### Source information
----

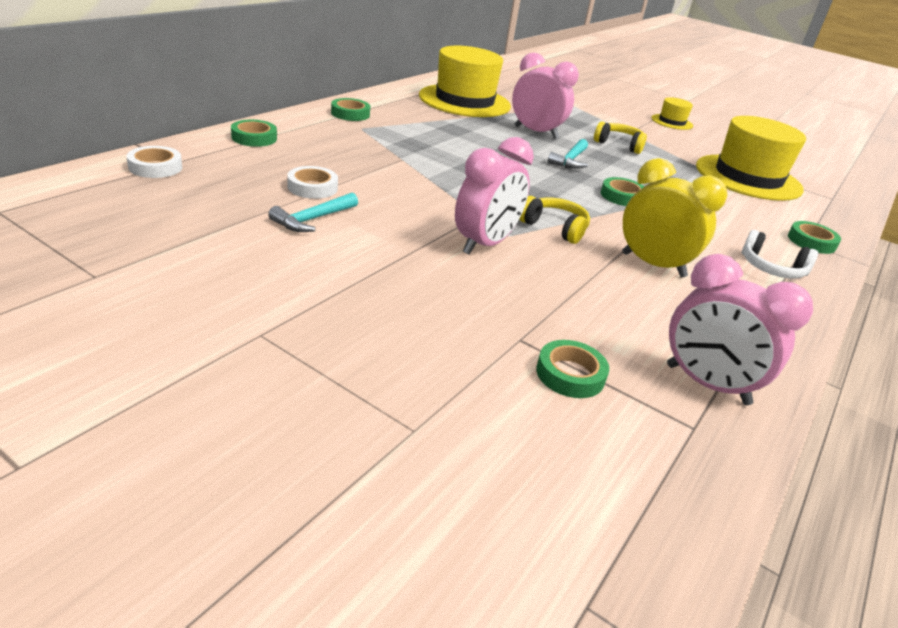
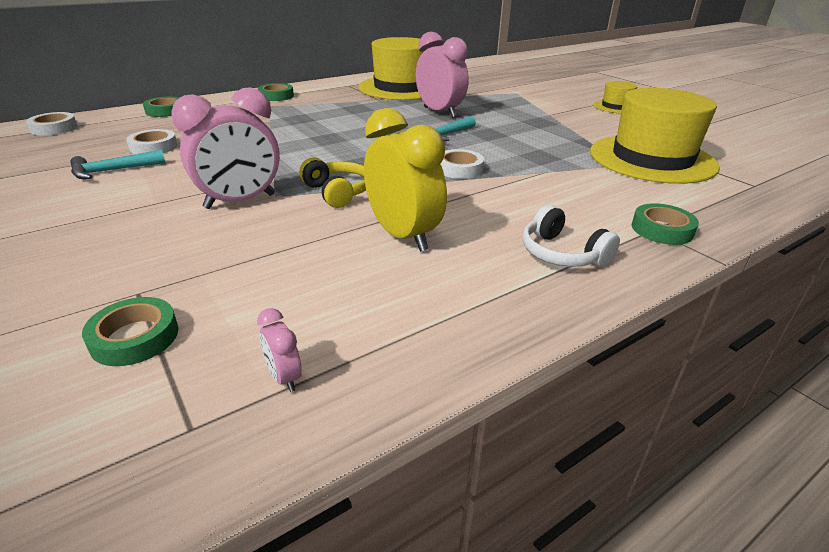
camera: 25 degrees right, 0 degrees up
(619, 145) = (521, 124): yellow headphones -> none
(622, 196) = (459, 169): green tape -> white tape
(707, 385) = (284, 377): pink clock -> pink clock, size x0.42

----

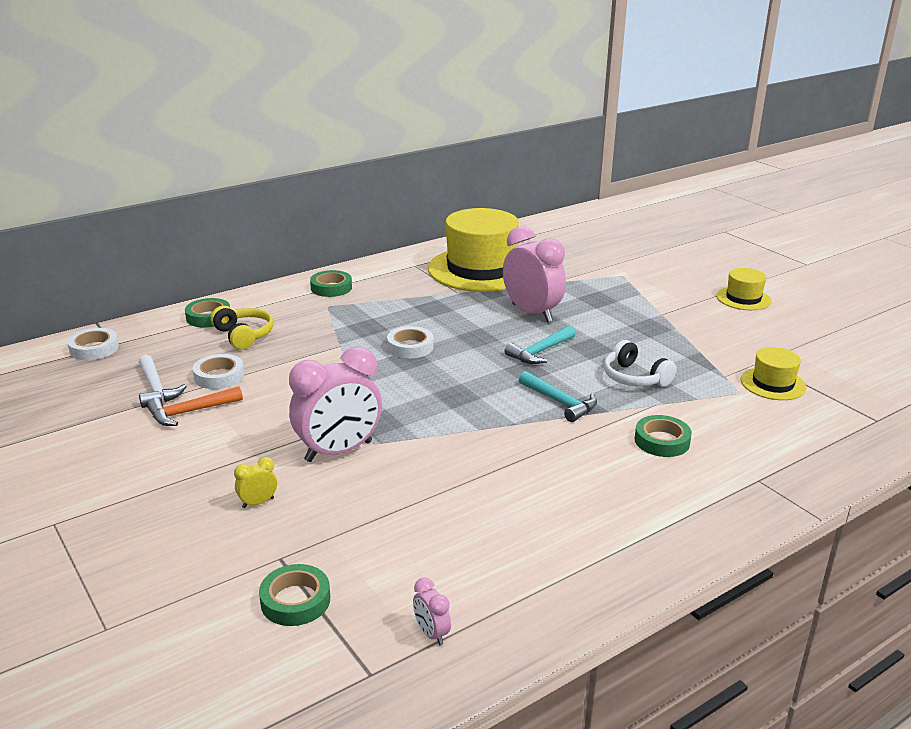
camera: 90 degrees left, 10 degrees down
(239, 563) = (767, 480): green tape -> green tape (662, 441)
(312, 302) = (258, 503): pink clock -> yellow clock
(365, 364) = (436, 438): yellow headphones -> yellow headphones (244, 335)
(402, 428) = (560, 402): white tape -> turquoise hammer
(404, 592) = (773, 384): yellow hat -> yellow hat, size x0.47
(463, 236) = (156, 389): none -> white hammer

----

### Problem description
Using the data above, print exactly the lines from the line that contains "camera: 25 degrees right, 0 degrees up" through the line that contains "(707, 385) = (284, 377): pink", with both included.

### Finished task
camera: 25 degrees right, 0 degrees up
(619, 145) = (521, 124): yellow headphones -> none
(622, 196) = (459, 169): green tape -> white tape
(707, 385) = (284, 377): pink clock -> pink clock, size x0.42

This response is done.